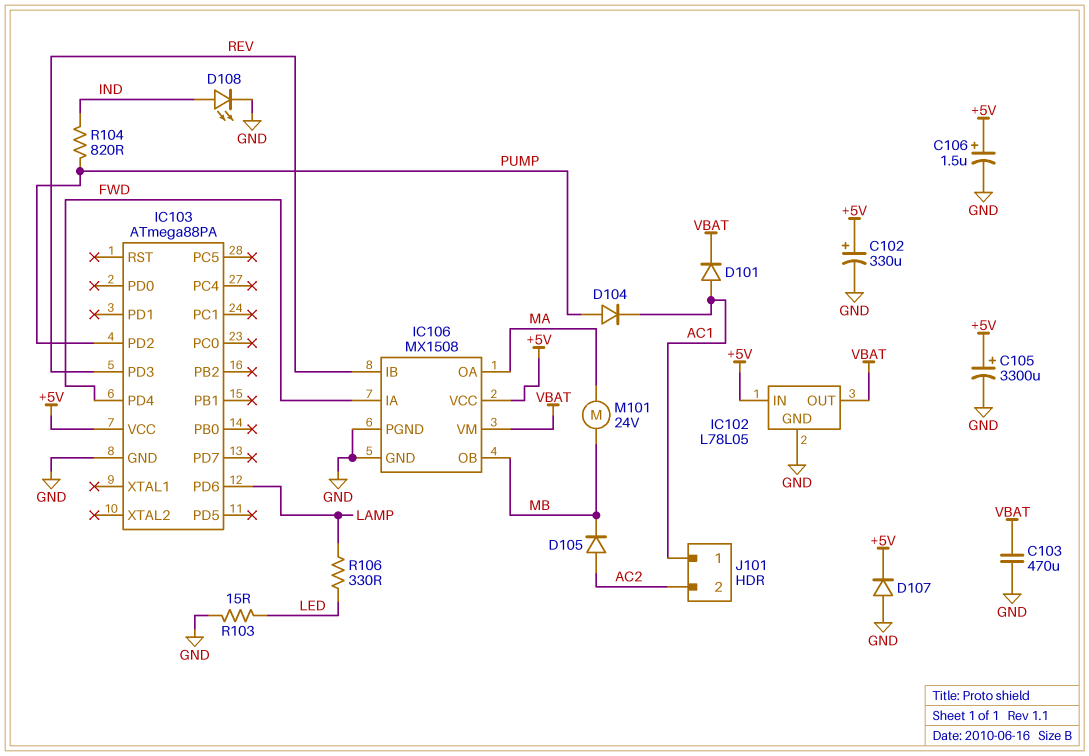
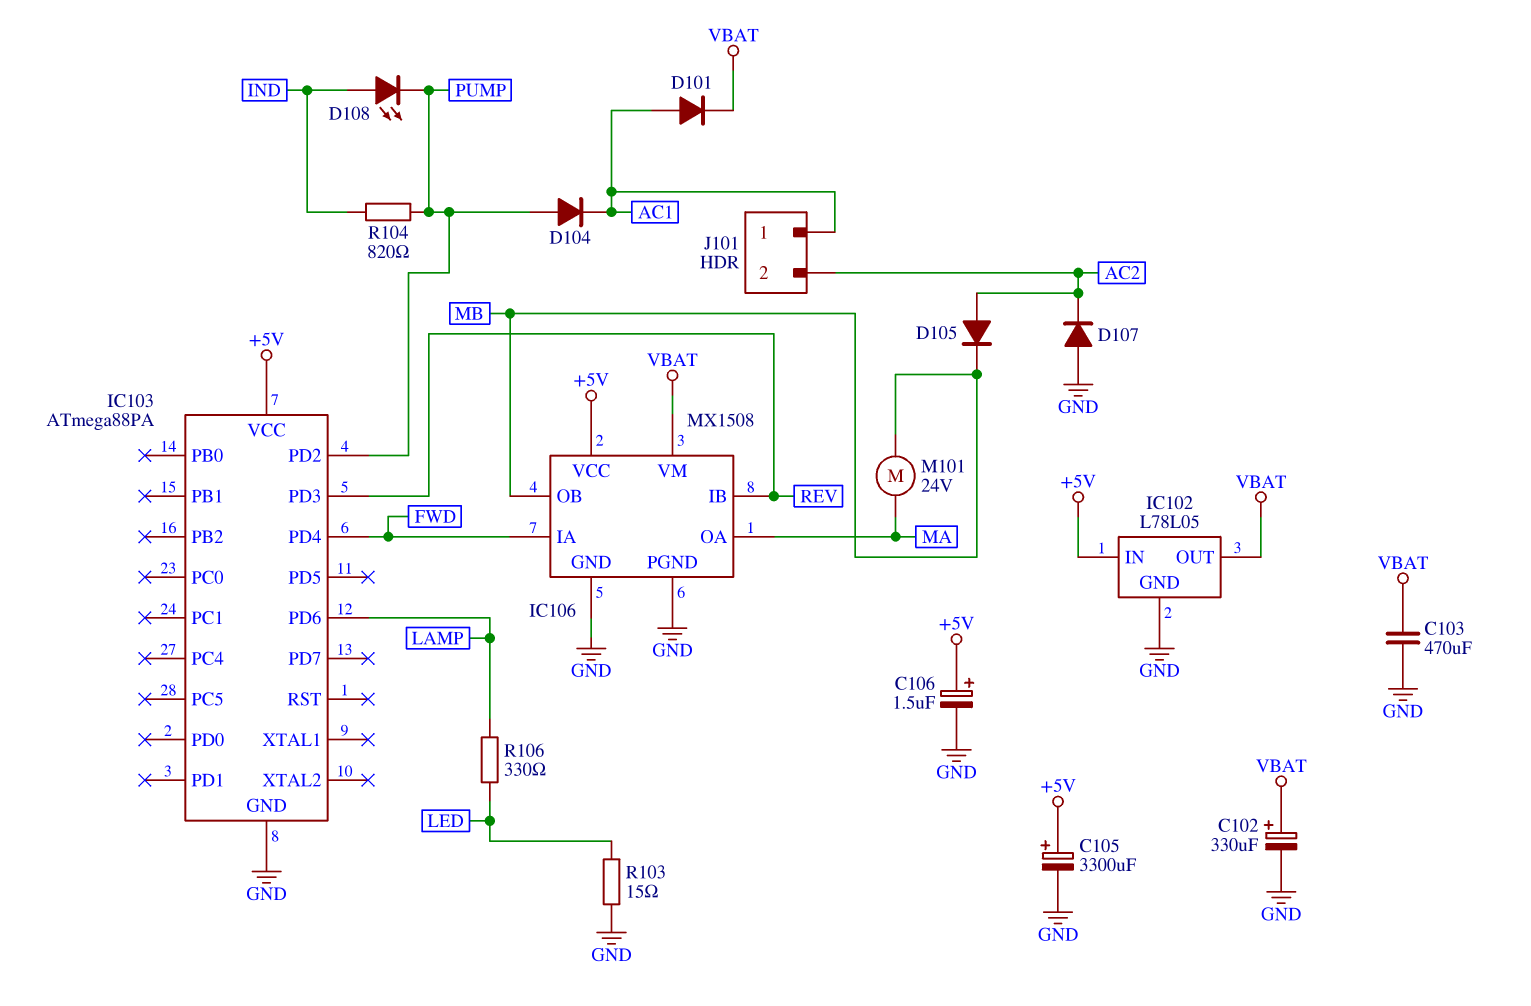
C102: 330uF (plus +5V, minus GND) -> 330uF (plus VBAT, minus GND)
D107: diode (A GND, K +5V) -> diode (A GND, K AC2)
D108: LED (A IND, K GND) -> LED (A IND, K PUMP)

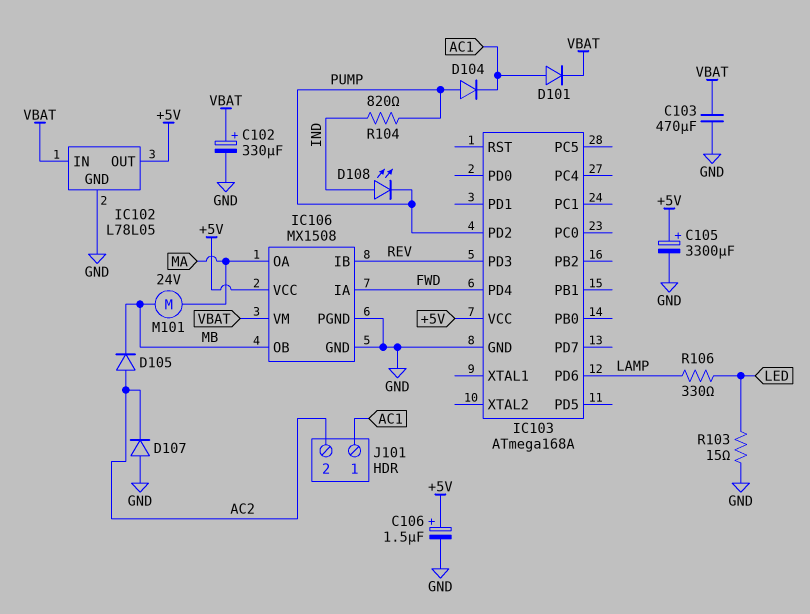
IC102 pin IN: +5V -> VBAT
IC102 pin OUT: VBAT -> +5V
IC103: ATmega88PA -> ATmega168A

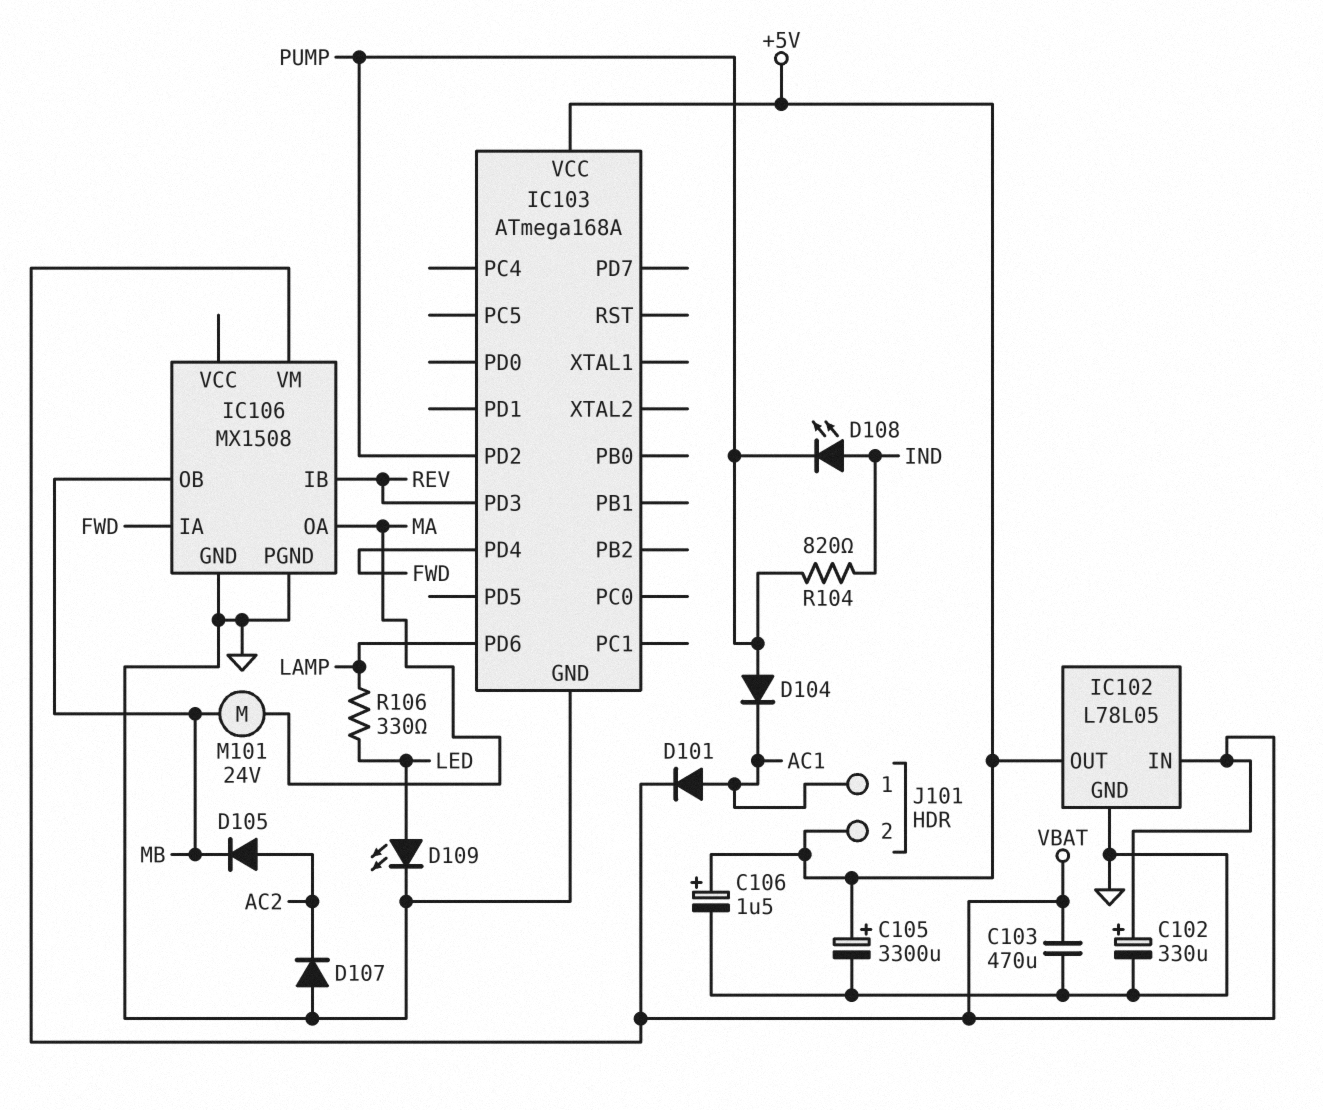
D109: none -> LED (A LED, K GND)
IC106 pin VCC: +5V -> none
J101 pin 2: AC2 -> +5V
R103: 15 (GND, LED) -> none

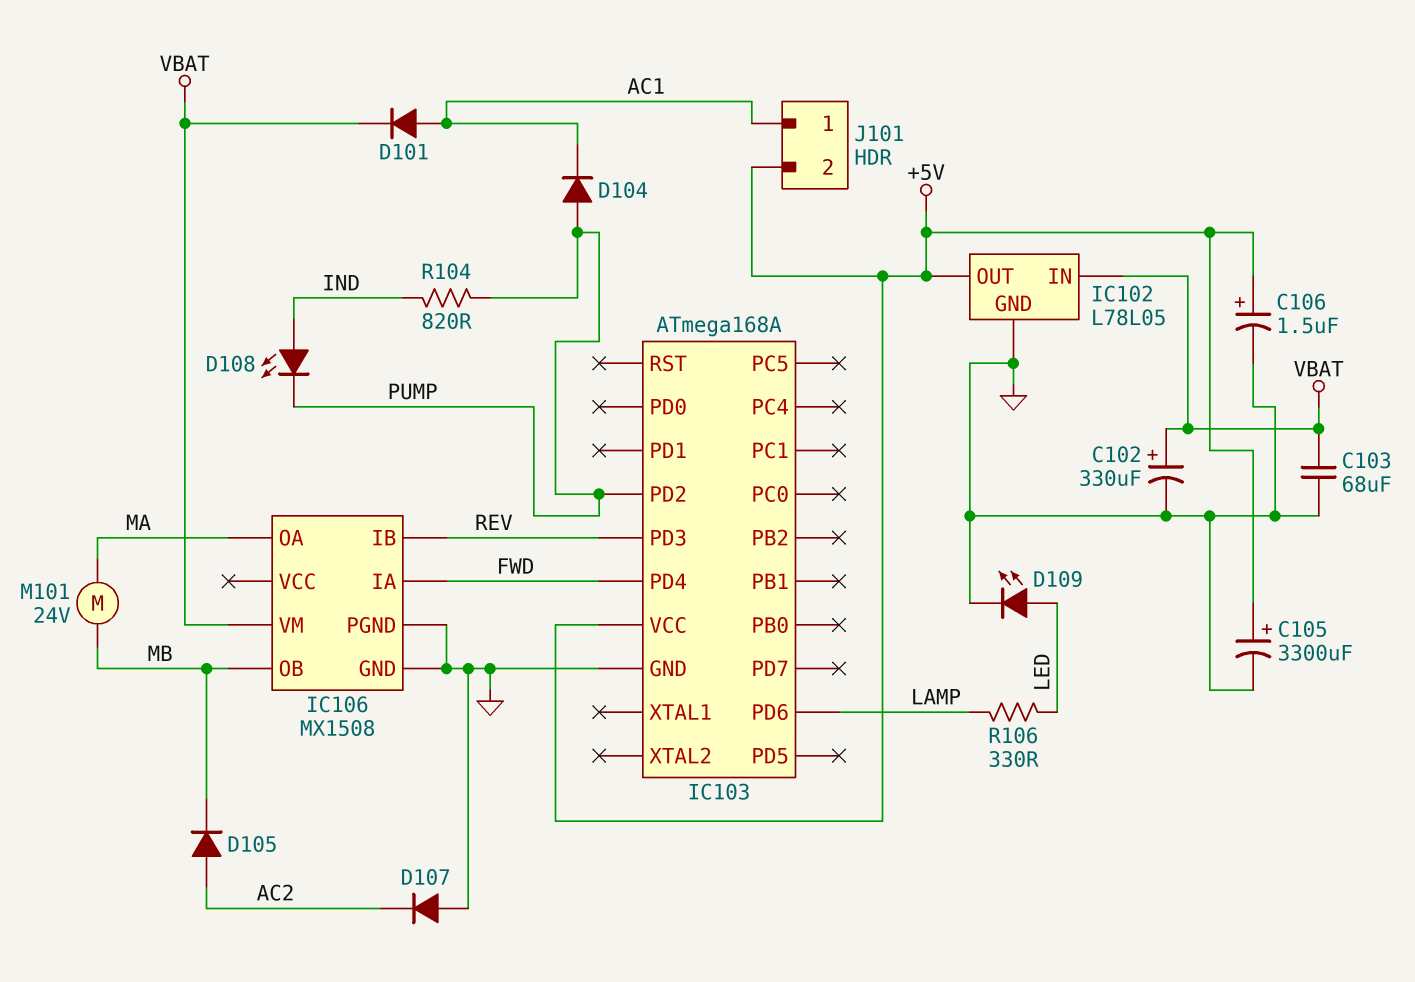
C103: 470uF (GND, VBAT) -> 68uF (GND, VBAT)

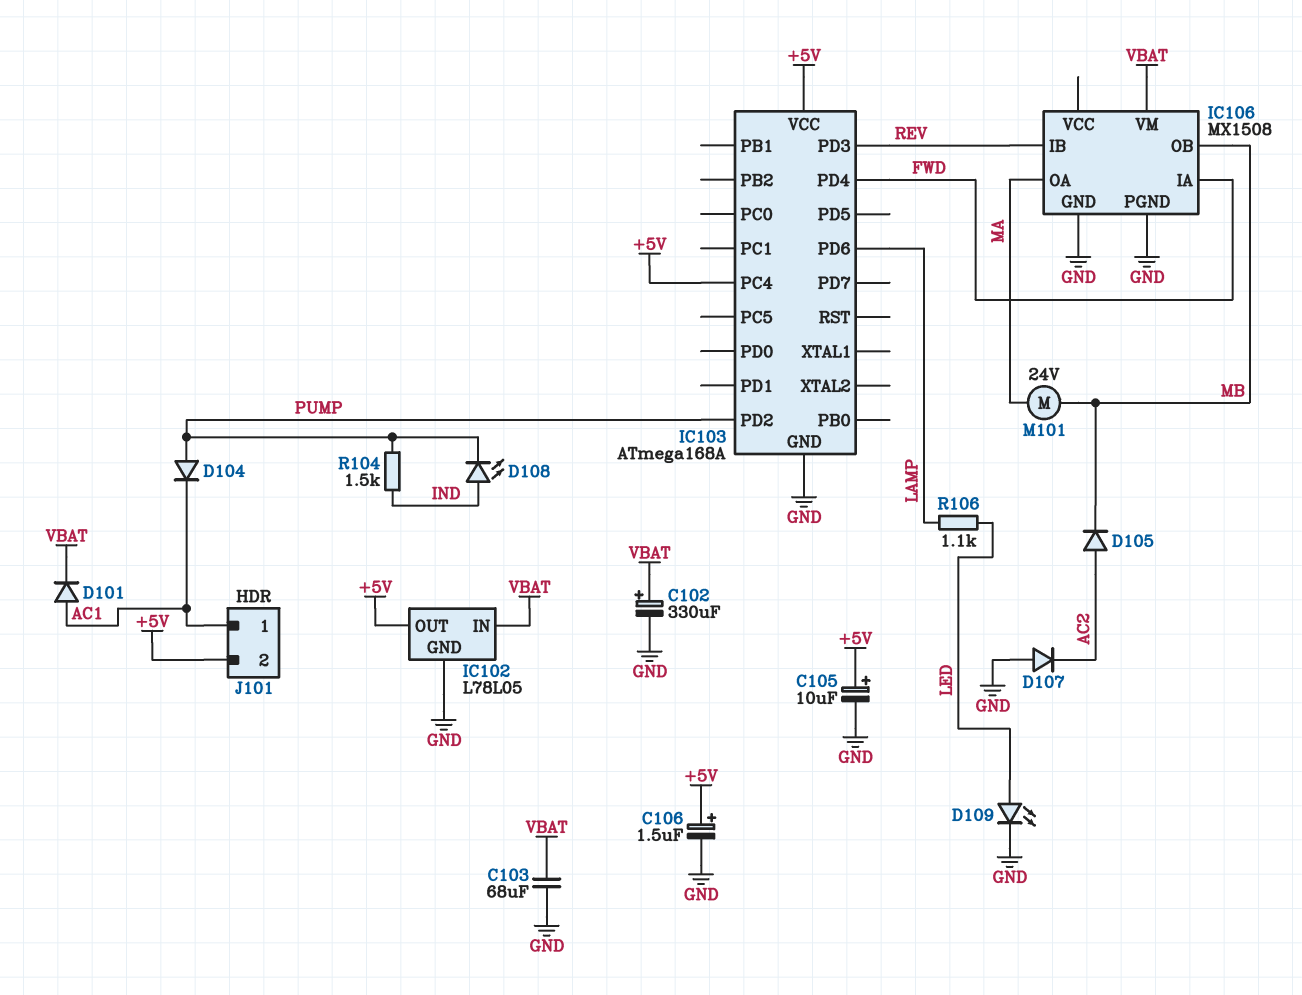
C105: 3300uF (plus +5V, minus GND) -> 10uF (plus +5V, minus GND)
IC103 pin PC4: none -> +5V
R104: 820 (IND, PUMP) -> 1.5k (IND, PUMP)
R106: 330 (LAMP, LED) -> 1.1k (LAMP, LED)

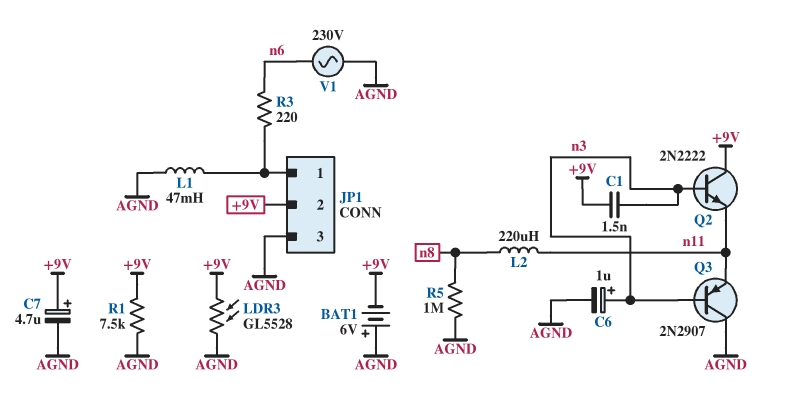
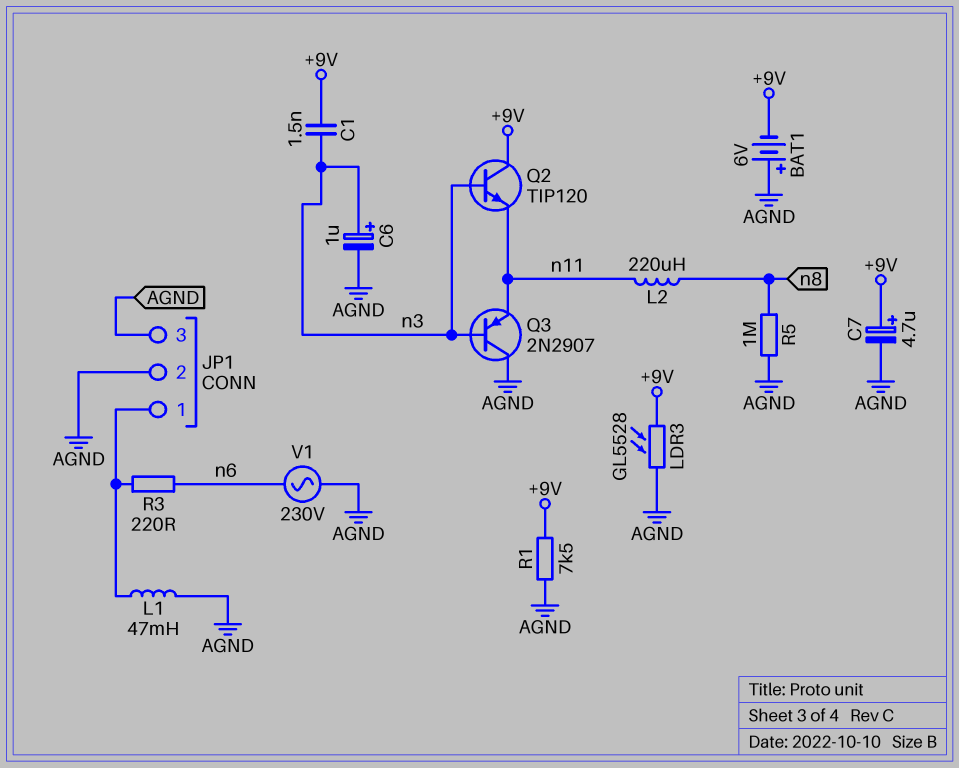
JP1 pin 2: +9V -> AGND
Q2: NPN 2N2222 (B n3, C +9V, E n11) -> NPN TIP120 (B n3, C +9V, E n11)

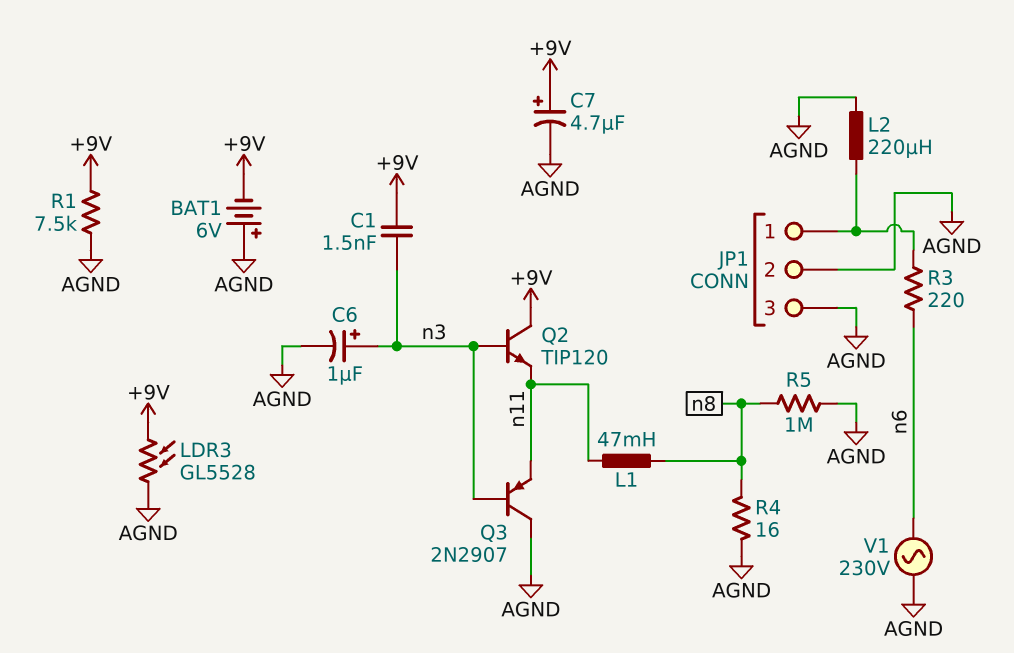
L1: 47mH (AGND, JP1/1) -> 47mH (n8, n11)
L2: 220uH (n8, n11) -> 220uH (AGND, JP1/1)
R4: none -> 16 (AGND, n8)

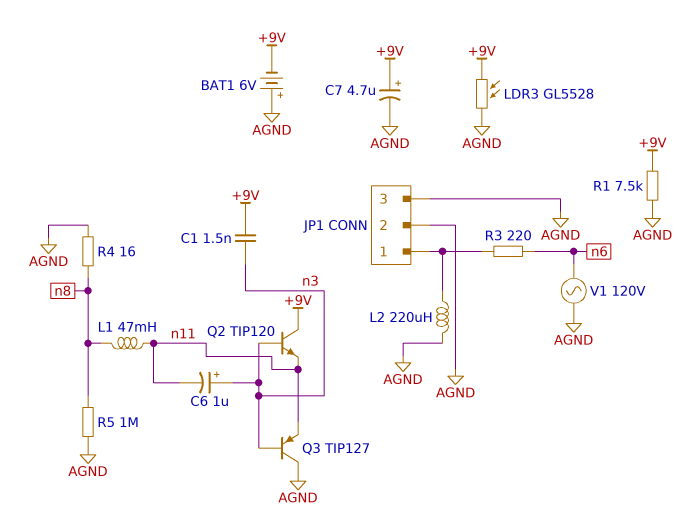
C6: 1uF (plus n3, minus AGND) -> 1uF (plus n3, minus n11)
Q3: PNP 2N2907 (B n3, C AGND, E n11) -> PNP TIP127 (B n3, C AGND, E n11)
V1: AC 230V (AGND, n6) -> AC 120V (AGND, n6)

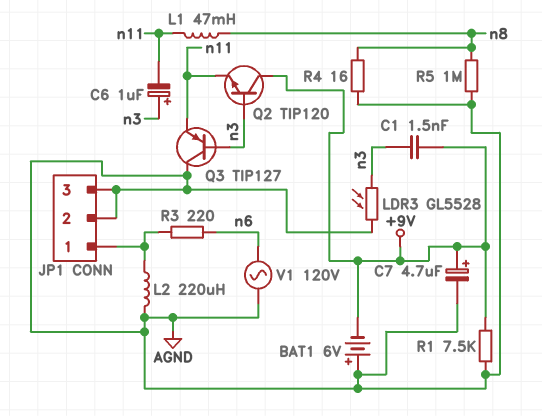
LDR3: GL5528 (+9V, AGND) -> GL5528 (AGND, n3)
+++++
From the records, copy every line that has the string "PUMP" in it.

* _EXPECTED ANSWER_:
D108: LED (A IND, K GND) -> LED (A IND, K PUMP)
R104: 820 (IND, PUMP) -> 1.5k (IND, PUMP)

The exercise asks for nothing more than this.